Entries taken from a collection
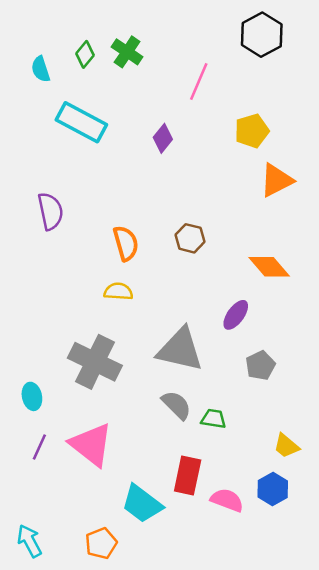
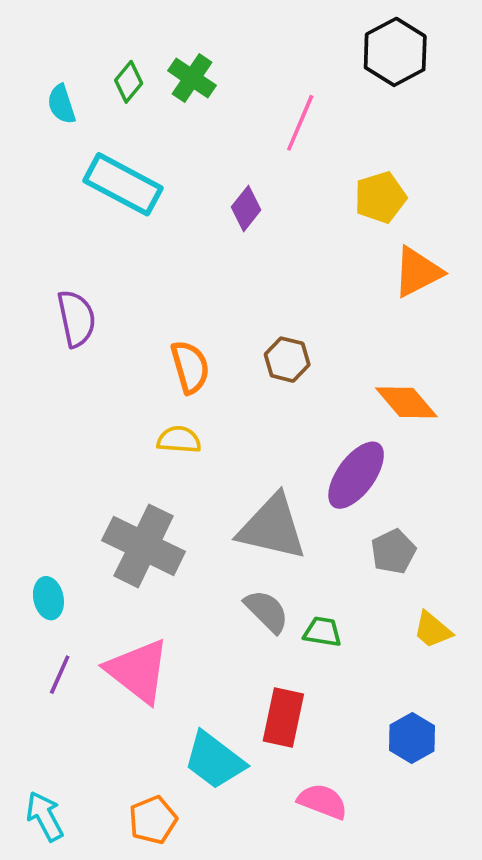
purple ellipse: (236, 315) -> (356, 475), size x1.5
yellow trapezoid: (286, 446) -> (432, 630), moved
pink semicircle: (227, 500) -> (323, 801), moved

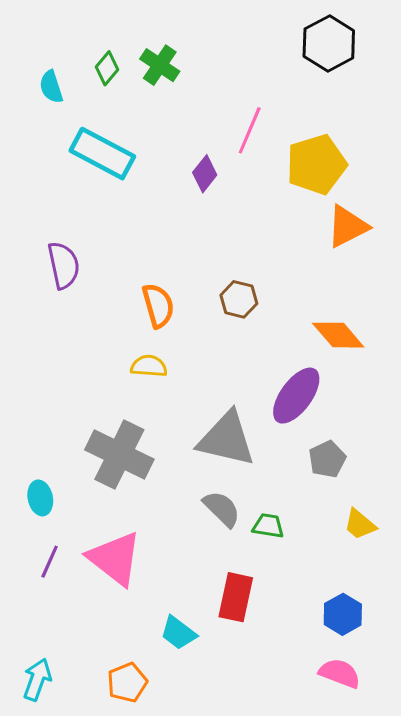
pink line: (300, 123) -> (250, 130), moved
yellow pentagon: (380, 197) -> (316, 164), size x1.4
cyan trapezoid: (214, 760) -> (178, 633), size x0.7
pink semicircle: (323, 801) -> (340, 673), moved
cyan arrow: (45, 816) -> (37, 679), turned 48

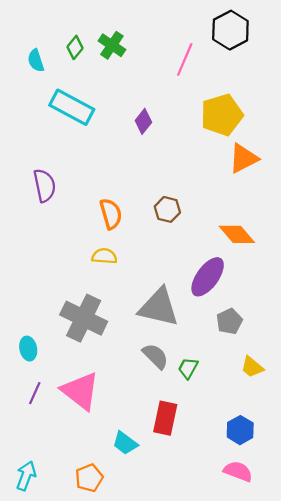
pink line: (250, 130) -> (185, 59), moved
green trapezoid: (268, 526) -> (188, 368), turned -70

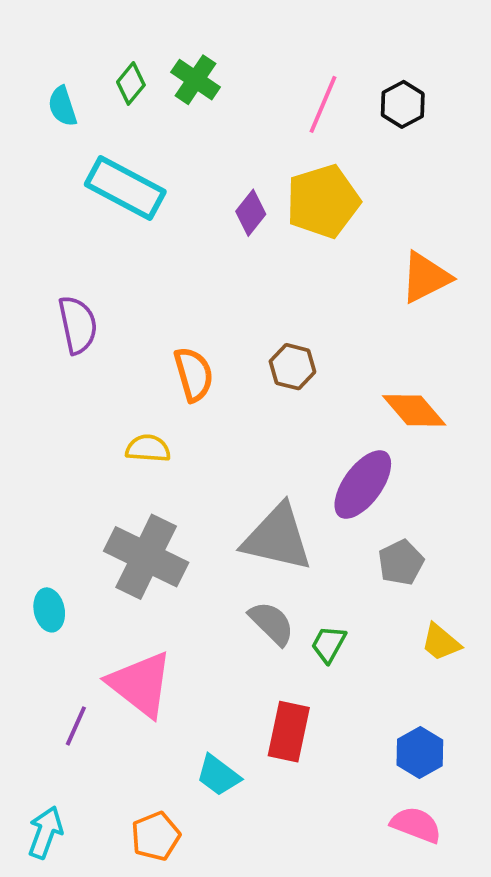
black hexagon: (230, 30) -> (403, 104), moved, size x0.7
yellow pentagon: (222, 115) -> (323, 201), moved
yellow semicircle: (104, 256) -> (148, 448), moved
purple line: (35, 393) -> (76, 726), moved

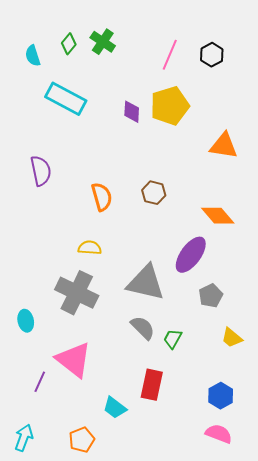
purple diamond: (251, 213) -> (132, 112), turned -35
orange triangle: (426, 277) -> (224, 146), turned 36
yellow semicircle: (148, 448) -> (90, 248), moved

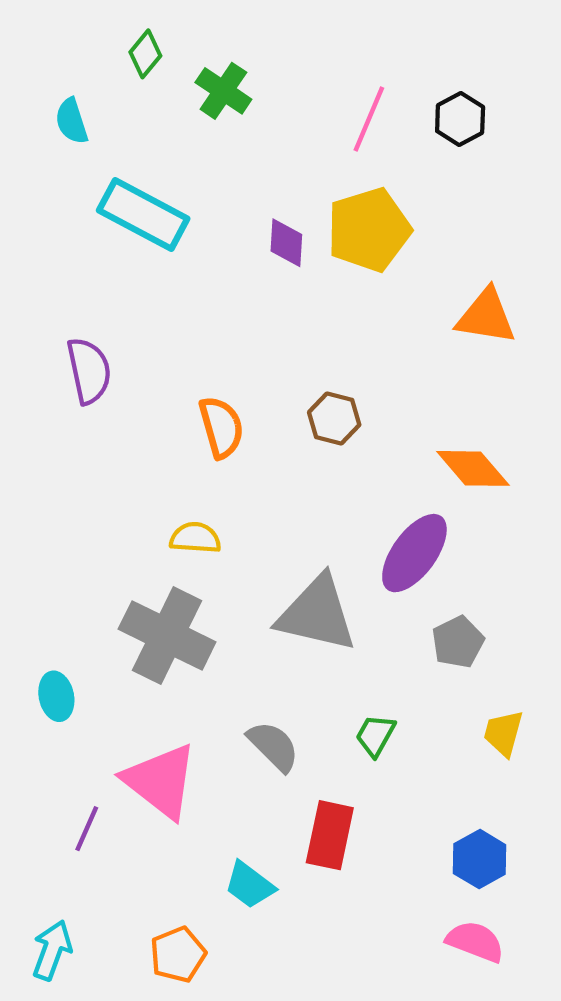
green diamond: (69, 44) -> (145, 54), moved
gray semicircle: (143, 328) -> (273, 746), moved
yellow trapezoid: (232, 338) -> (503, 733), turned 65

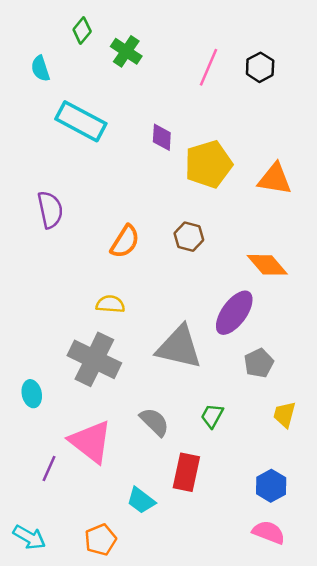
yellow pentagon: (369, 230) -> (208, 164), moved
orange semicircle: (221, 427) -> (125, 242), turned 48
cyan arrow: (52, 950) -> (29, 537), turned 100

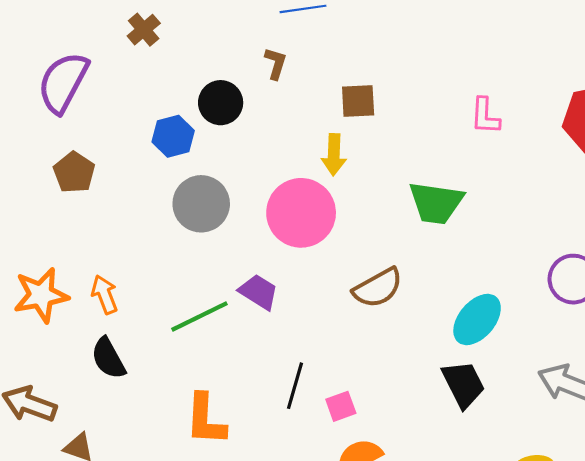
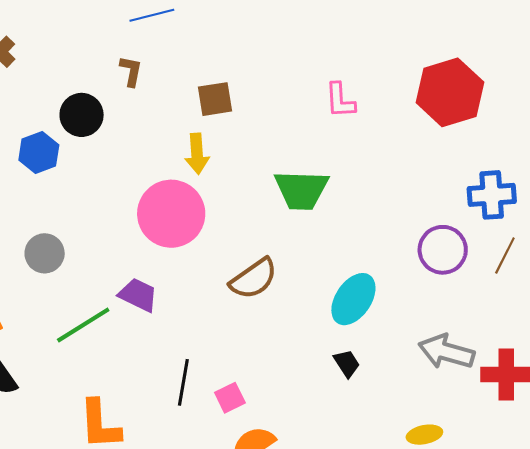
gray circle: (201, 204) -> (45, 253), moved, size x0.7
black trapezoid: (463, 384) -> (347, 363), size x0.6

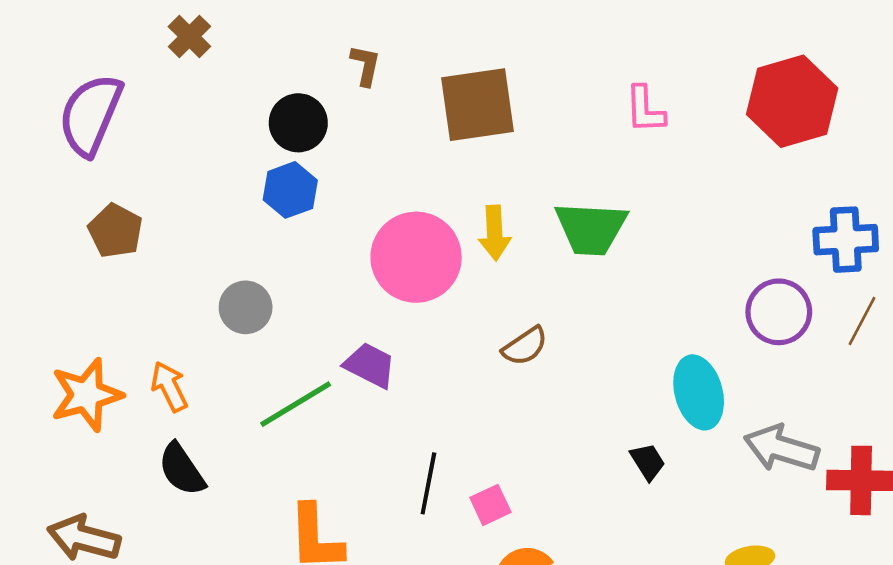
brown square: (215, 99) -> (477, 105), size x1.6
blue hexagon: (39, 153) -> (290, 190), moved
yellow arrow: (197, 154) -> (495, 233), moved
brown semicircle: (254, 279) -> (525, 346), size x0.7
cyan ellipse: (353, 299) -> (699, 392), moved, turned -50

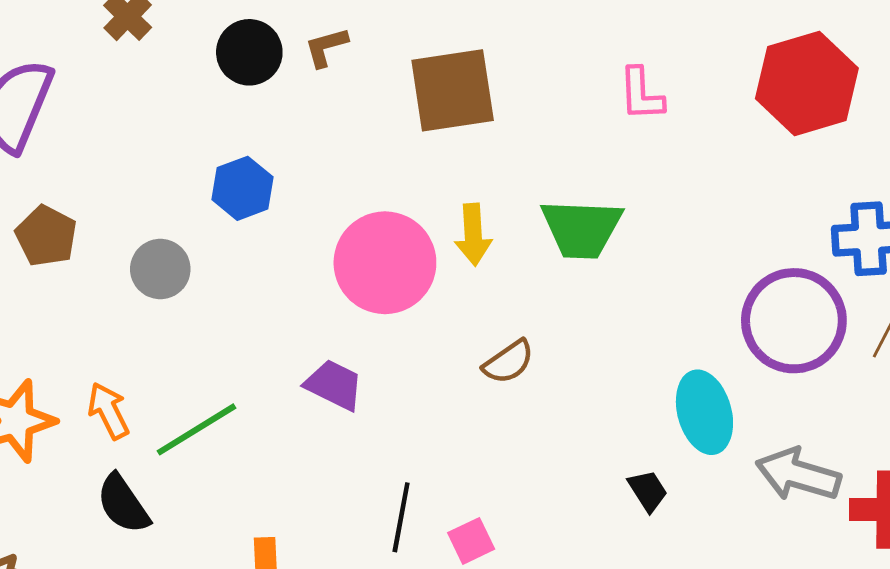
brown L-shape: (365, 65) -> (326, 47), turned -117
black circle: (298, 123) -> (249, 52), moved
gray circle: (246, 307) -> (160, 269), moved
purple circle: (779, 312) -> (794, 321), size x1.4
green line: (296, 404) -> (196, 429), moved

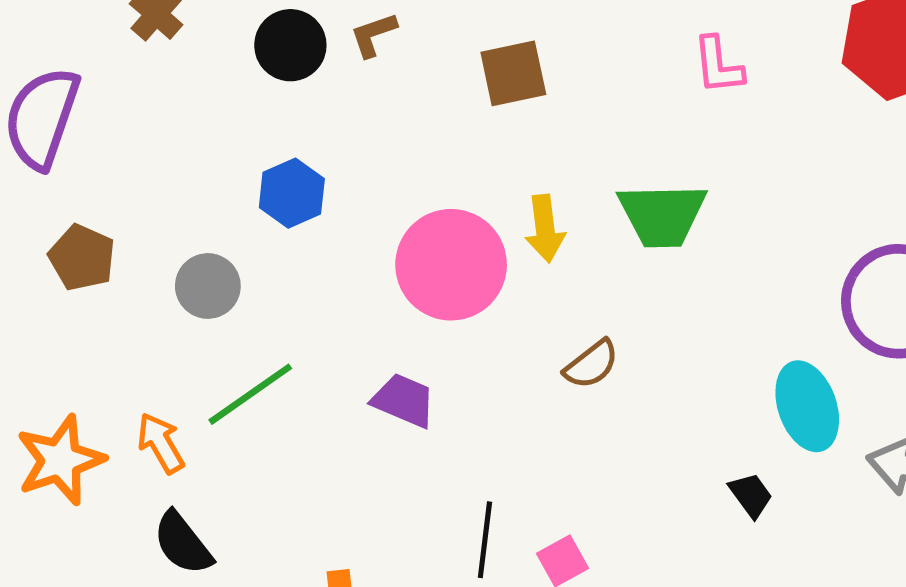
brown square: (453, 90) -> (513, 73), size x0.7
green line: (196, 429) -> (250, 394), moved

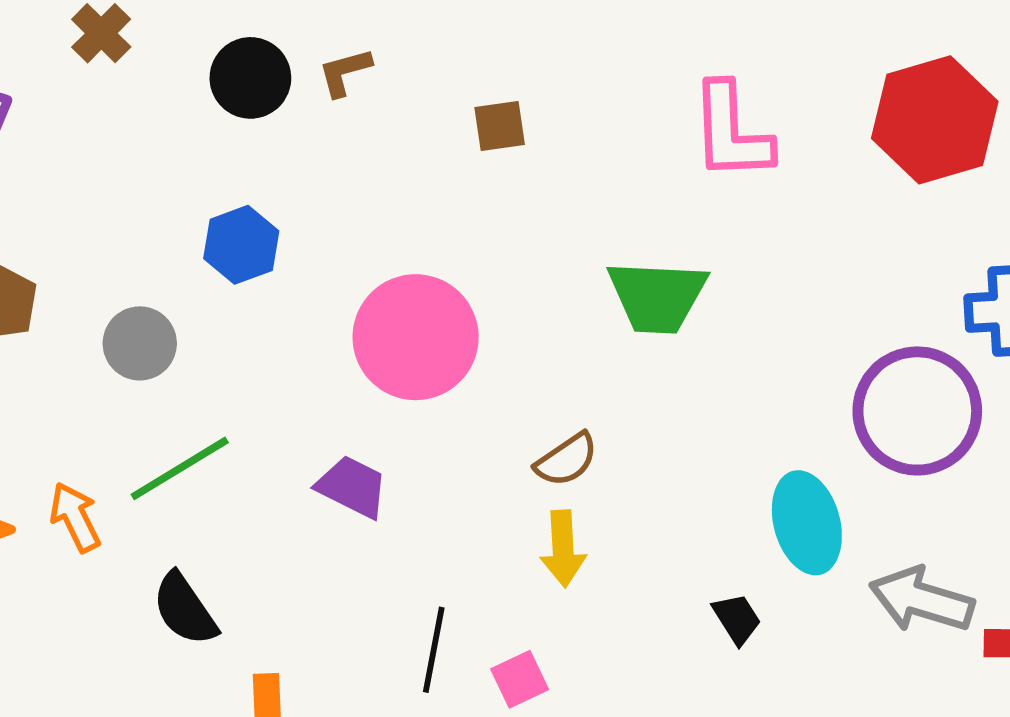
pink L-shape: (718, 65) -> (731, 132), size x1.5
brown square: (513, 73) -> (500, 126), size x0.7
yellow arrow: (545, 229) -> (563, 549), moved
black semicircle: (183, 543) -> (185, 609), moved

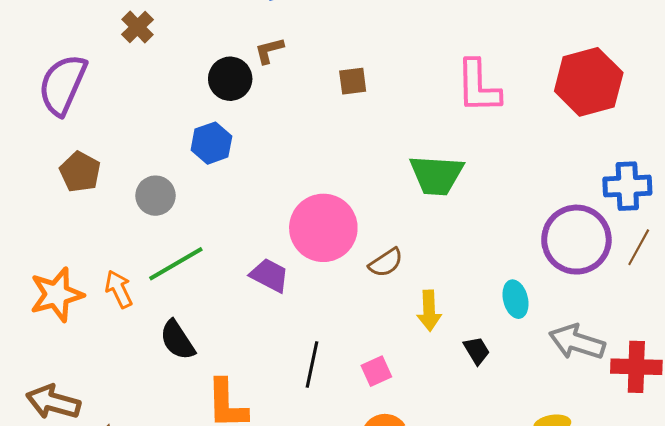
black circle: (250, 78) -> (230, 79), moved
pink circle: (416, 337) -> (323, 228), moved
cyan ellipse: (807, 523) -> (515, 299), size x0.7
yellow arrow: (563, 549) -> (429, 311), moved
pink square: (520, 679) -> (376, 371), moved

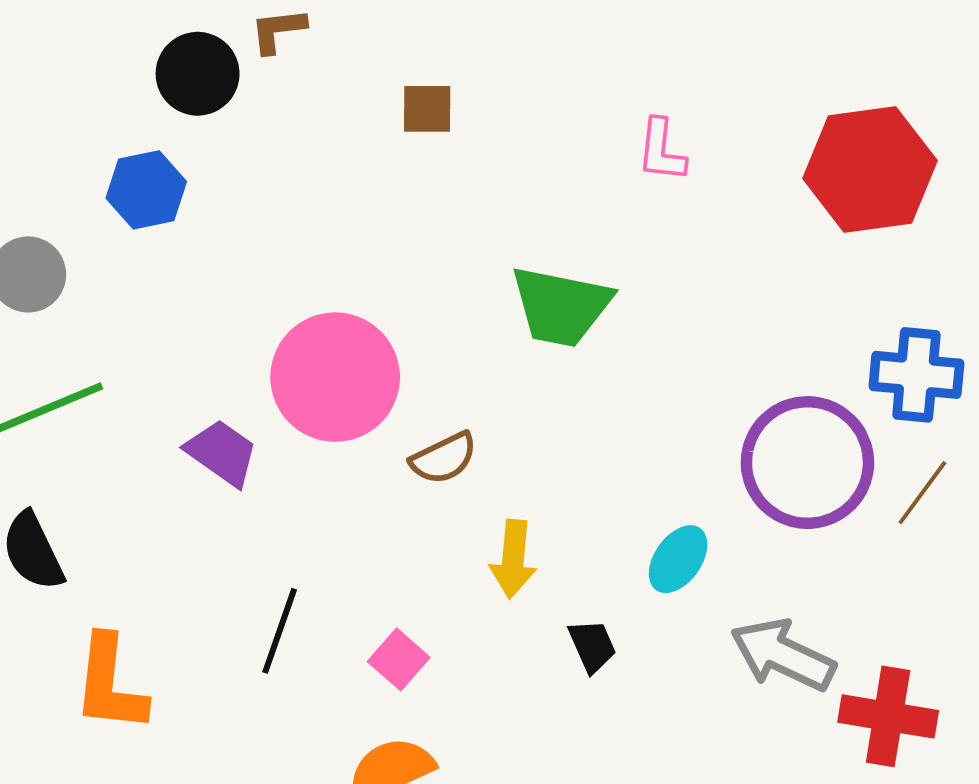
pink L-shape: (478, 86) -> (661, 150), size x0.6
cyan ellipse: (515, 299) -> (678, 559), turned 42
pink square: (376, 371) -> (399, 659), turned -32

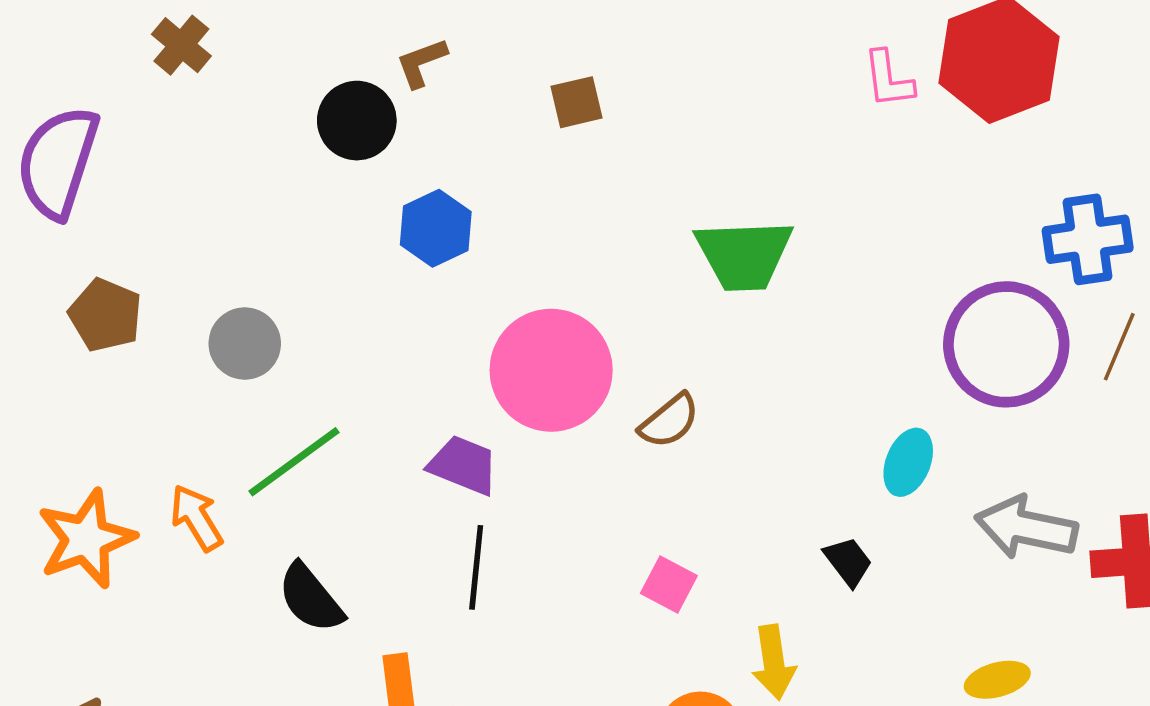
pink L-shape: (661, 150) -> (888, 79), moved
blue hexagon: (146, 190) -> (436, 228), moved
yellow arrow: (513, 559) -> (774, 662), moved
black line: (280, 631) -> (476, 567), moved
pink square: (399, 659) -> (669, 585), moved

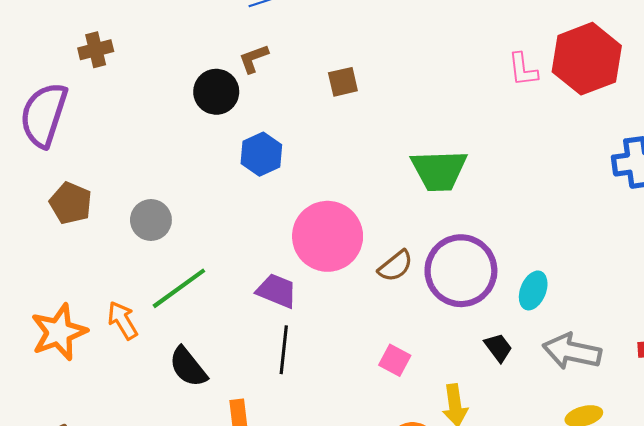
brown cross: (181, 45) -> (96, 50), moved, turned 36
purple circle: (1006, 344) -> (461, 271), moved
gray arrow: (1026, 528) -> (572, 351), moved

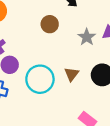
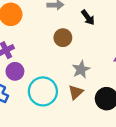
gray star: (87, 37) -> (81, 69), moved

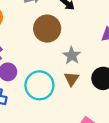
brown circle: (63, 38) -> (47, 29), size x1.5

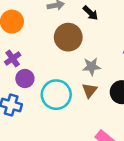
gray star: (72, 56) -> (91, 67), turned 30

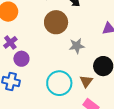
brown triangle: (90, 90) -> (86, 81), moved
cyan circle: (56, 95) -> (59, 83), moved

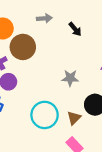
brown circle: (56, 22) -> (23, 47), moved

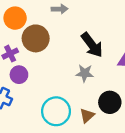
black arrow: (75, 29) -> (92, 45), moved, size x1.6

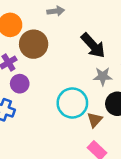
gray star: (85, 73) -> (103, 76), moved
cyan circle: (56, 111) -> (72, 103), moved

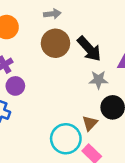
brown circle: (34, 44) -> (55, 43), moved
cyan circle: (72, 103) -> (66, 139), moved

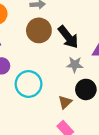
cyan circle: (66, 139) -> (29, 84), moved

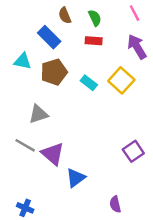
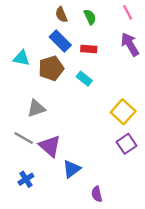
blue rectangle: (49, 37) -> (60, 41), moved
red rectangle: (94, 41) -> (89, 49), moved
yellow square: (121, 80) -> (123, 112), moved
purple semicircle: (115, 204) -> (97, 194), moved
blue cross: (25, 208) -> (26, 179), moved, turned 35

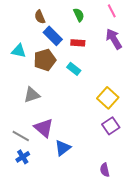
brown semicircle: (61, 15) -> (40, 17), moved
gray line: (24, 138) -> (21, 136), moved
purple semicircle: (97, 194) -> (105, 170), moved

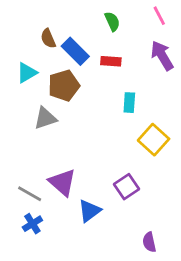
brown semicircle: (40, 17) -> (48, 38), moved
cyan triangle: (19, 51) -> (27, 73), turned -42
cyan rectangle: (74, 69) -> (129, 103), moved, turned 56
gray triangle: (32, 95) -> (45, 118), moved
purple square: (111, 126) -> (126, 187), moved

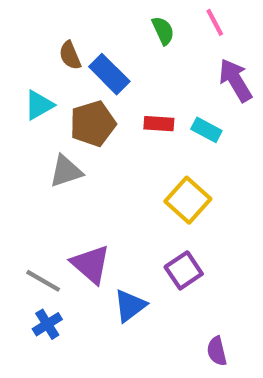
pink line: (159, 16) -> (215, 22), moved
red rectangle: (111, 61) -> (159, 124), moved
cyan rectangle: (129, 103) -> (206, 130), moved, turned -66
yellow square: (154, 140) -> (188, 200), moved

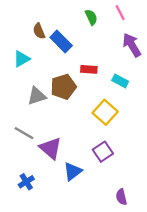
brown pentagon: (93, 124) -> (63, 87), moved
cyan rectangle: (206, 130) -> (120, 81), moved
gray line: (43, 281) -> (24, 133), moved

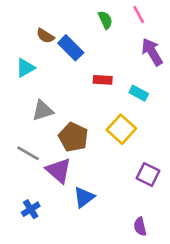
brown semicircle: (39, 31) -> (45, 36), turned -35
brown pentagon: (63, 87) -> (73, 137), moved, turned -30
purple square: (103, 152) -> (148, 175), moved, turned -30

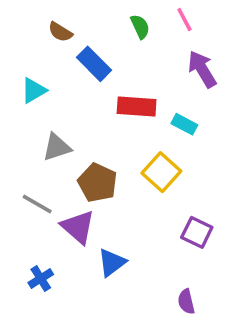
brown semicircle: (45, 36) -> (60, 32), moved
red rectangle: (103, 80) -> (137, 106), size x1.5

### Your goal
If a line in the records includes the string "star", copy it.

### Final answer
gray star: (87, 37) -> (81, 69), moved
gray star: (72, 56) -> (91, 67), turned 30
gray star: (85, 73) -> (103, 76), moved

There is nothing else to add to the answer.